**Available data**

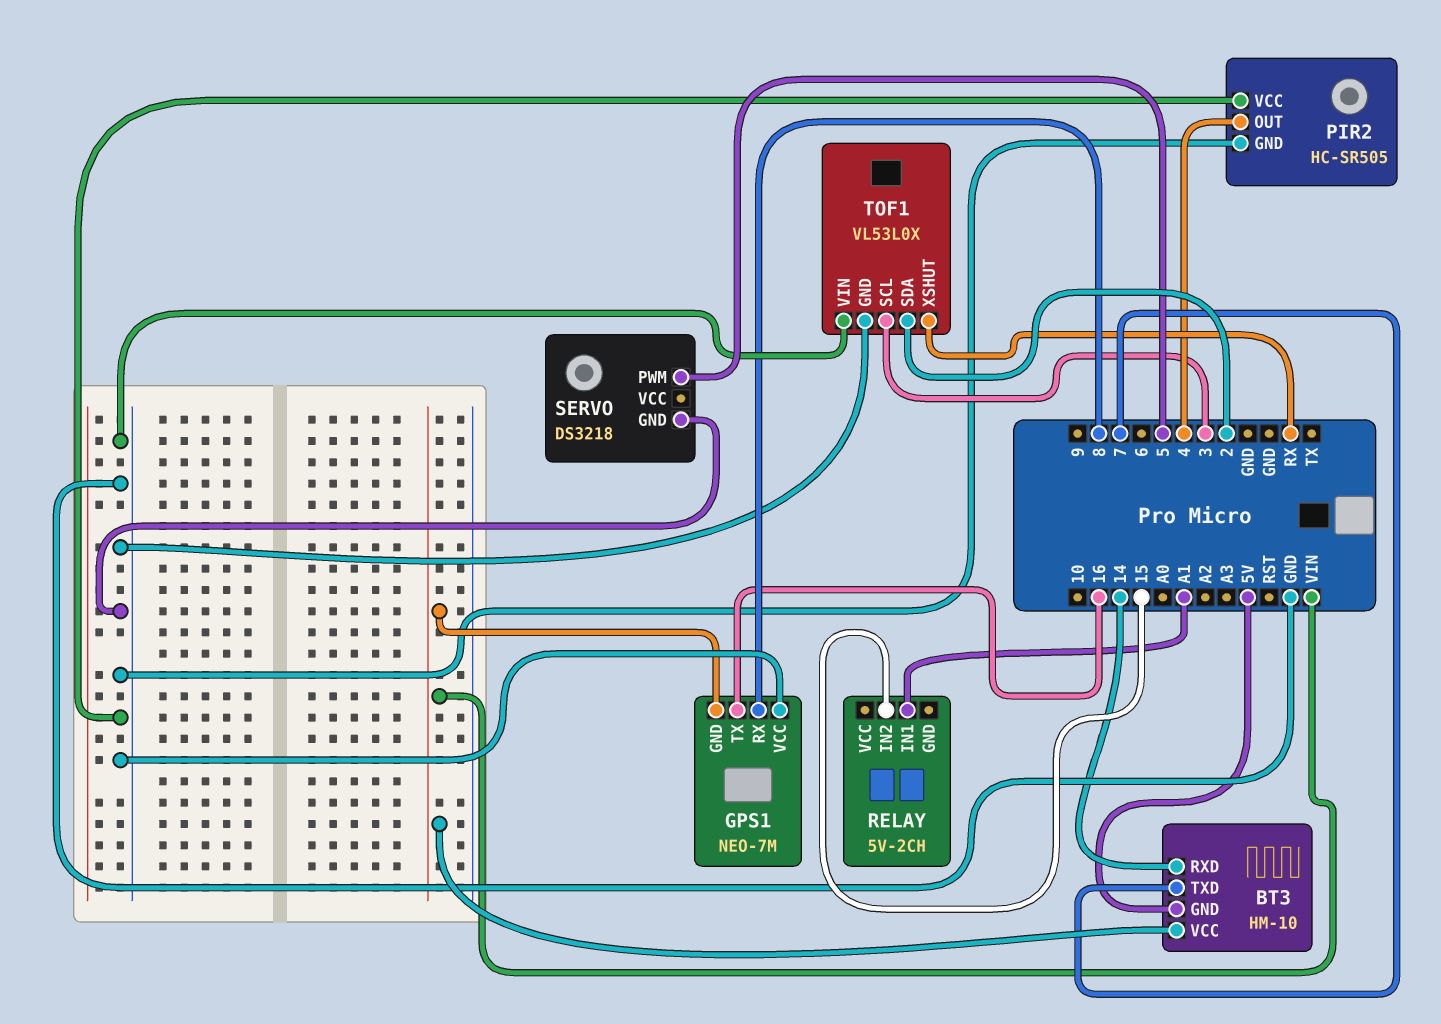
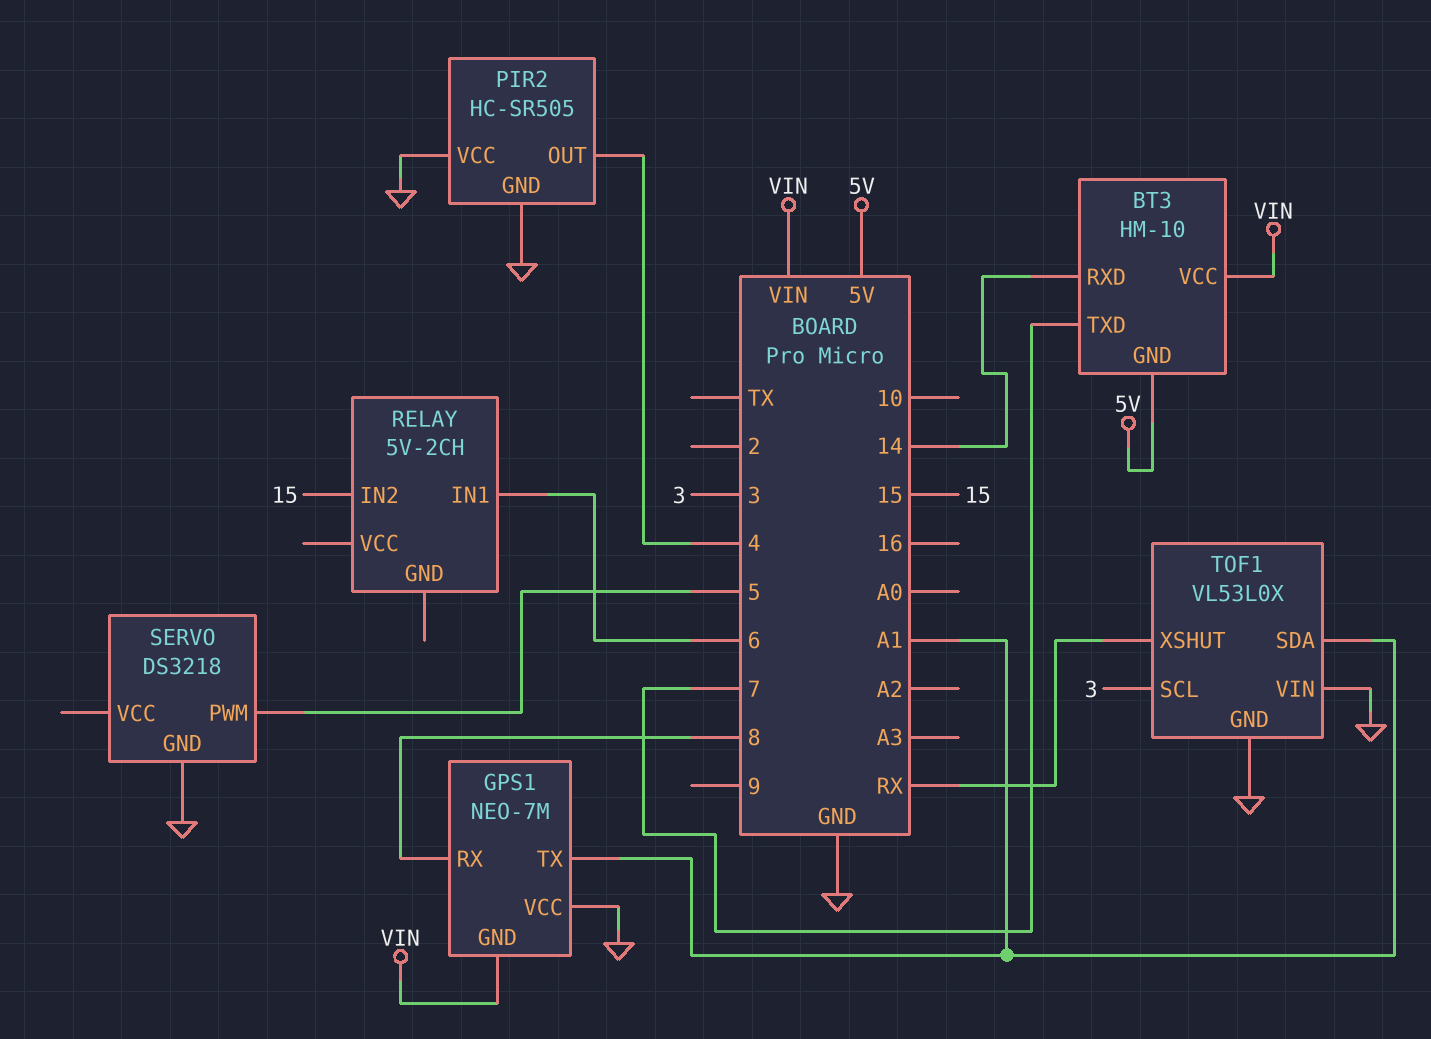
GPS1 pin TX: 16 -> A1
RELAY pin IN1: A1 -> 6
TOF1 pin SDA: 2 -> A1

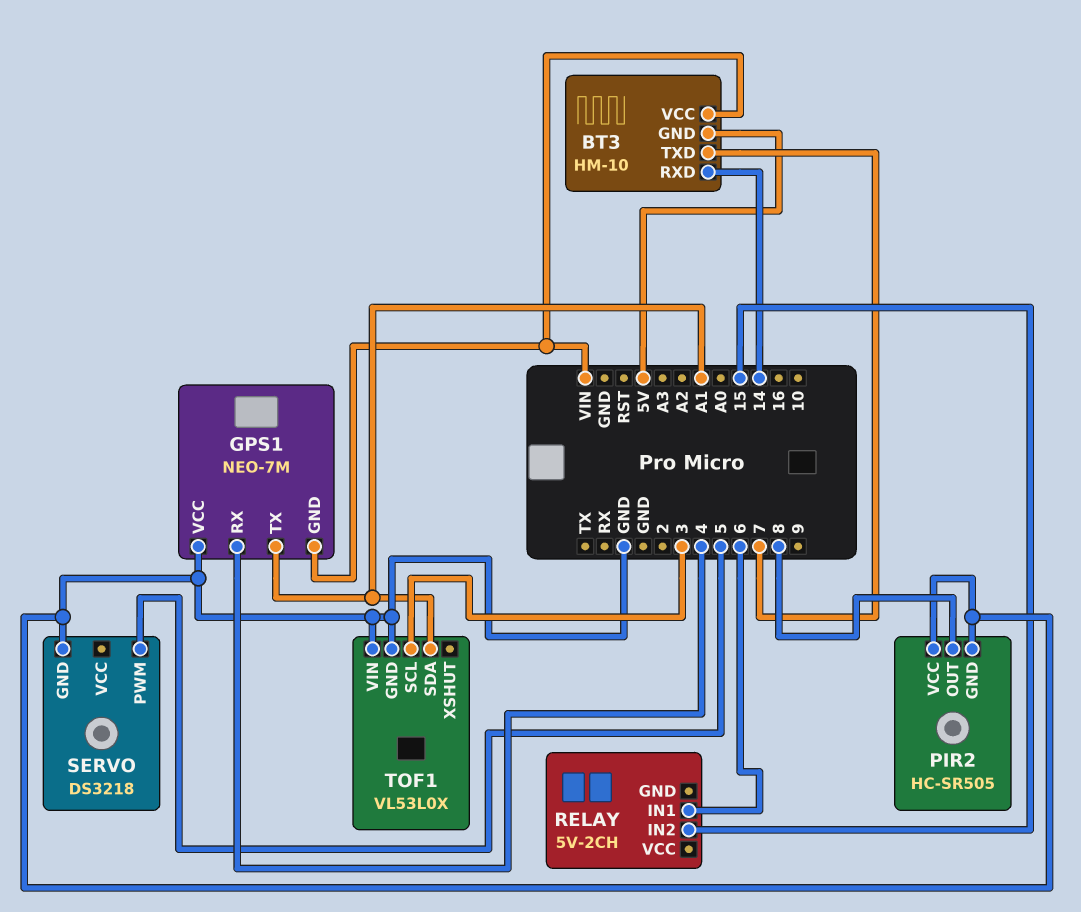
GPS1 pin RX: 8 -> 4
PIR2 pin OUT: 4 -> 8
TOF1 pin XSHUT: RX -> none

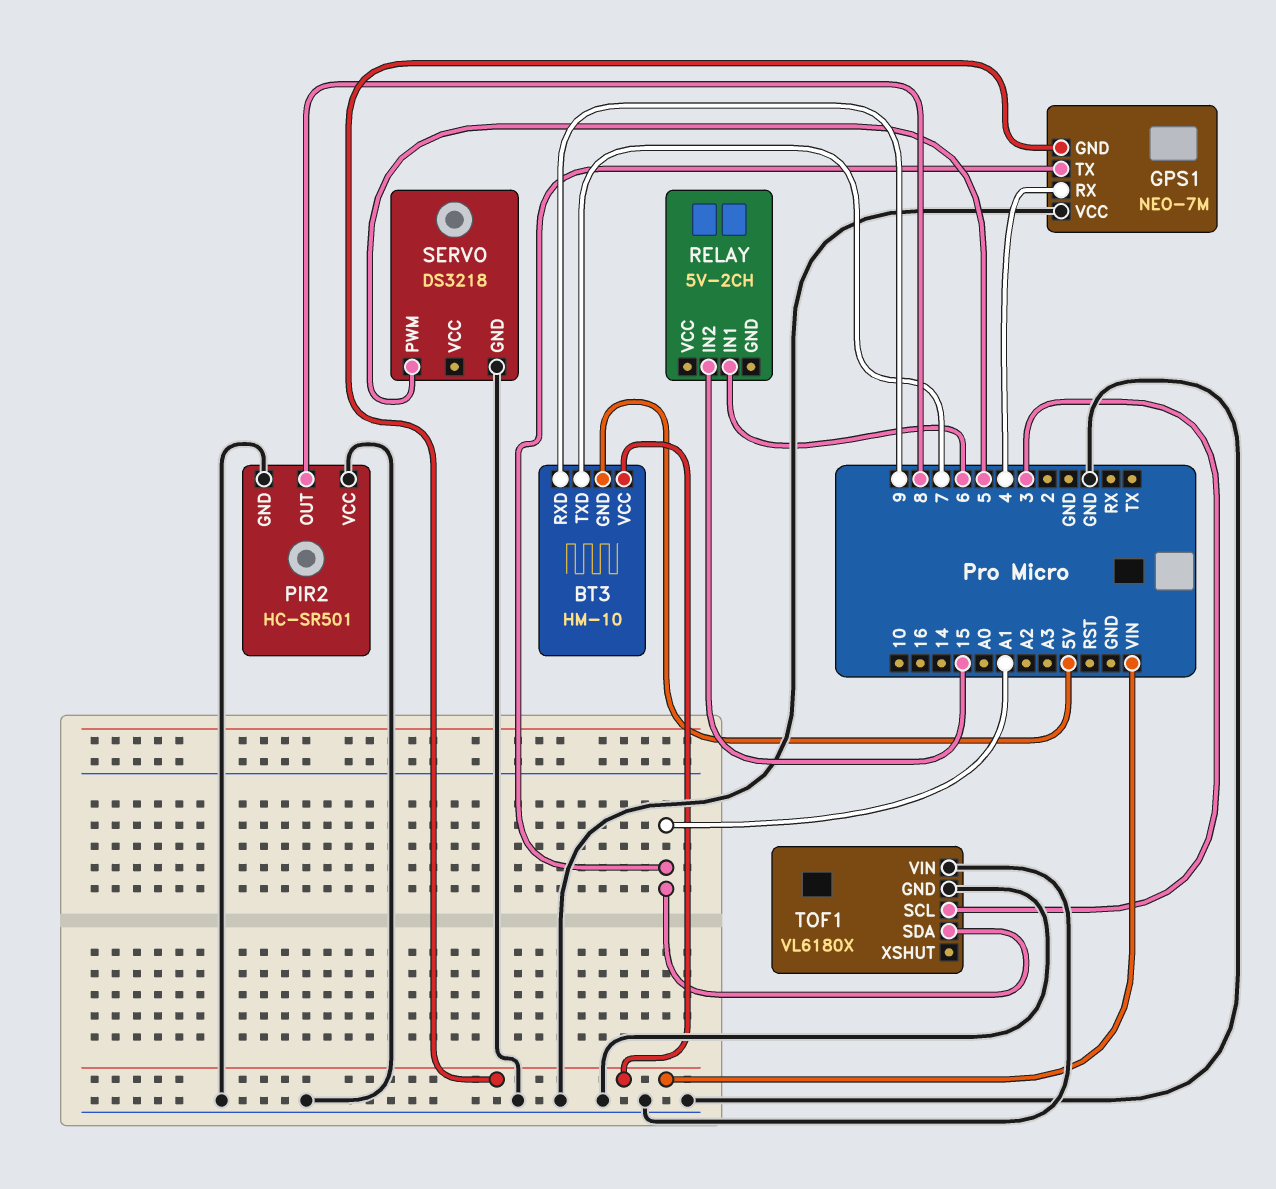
BT3 pin RXD: 14 -> 9
PIR2: HC-SR505 -> HC-SR501
TOF1: VL53L0X -> VL6180X

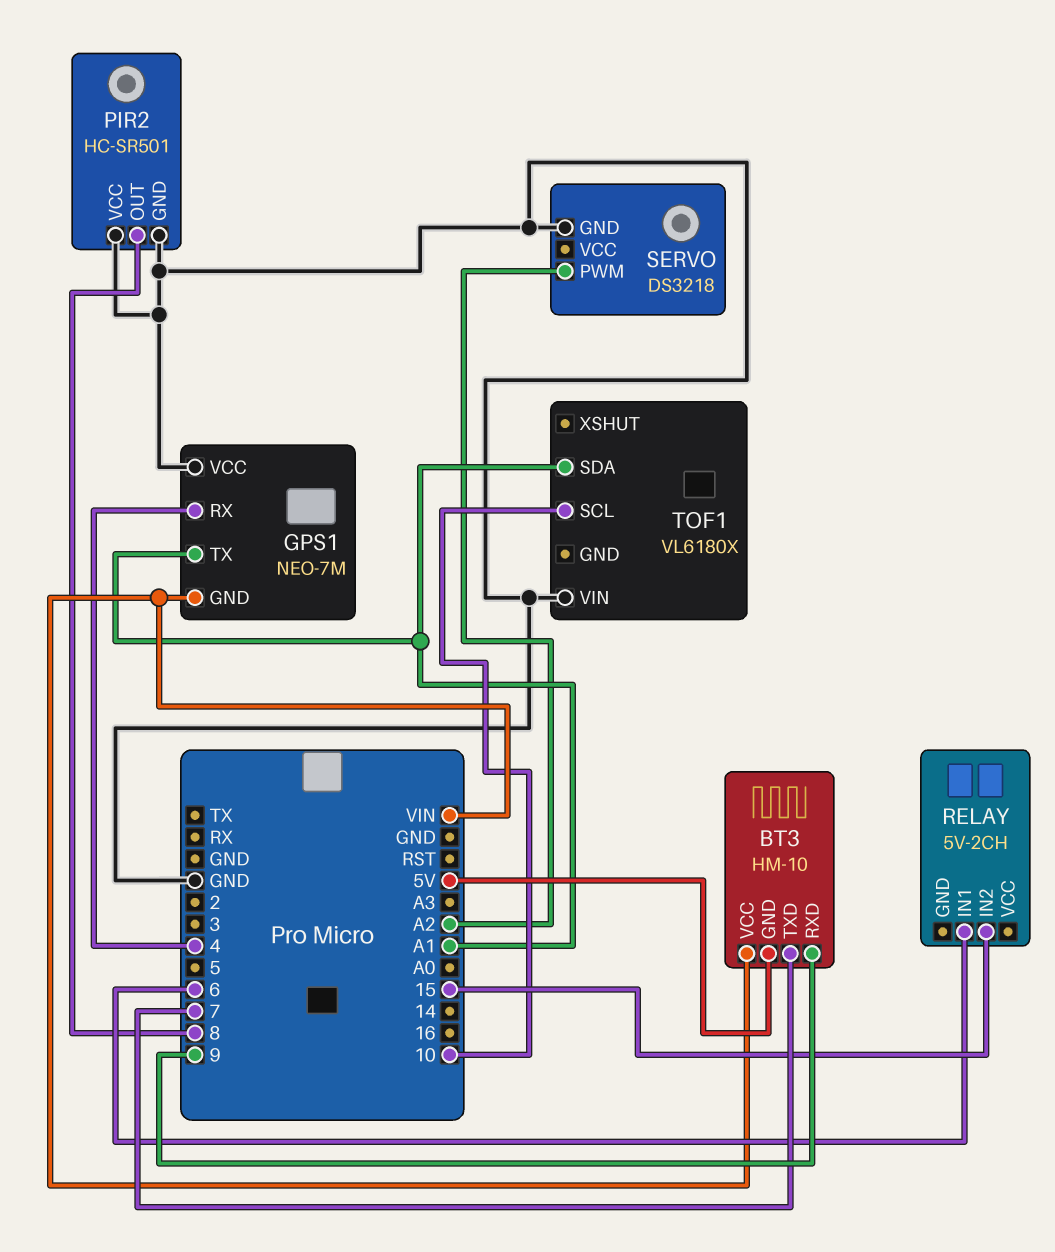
SERVO pin PWM: 5 -> A2
TOF1 pin GND: GND -> none
TOF1 pin SCL: 3 -> 10

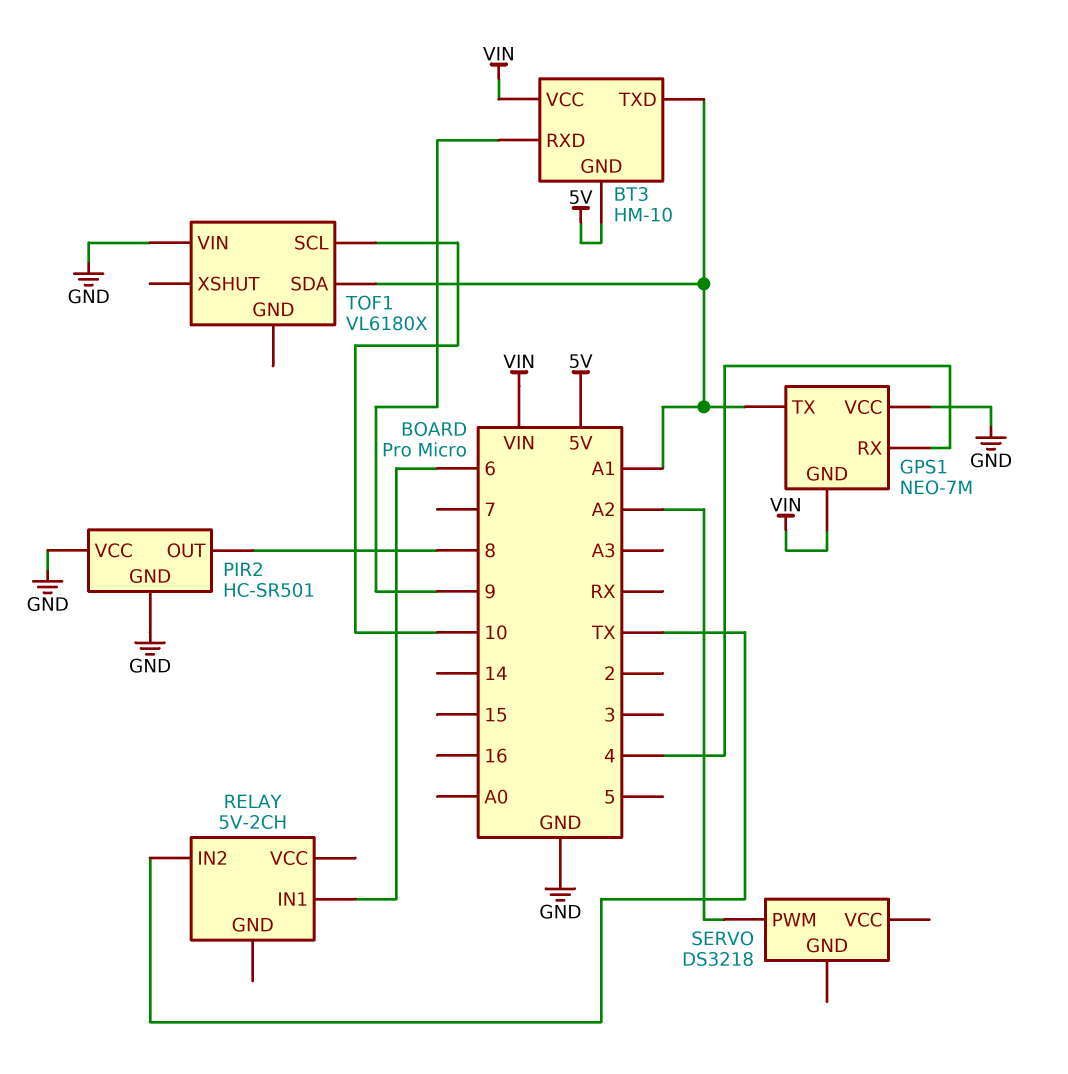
BT3 pin TXD: 7 -> A1
RELAY pin IN2: 15 -> TX
SERVO pin GND: GND -> none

**What you have to do**
Skipping any pictures, transcribe the full listing exactly.

**Response to the task**
GPS1 pin TX: 16 -> A1
RELAY pin IN1: A1 -> 6
TOF1 pin SDA: 2 -> A1

GPS1 pin RX: 8 -> 4
PIR2 pin OUT: 4 -> 8
TOF1 pin XSHUT: RX -> none

BT3 pin RXD: 14 -> 9
PIR2: HC-SR505 -> HC-SR501
TOF1: VL53L0X -> VL6180X

SERVO pin PWM: 5 -> A2
TOF1 pin GND: GND -> none
TOF1 pin SCL: 3 -> 10

BT3 pin TXD: 7 -> A1
RELAY pin IN2: 15 -> TX
SERVO pin GND: GND -> none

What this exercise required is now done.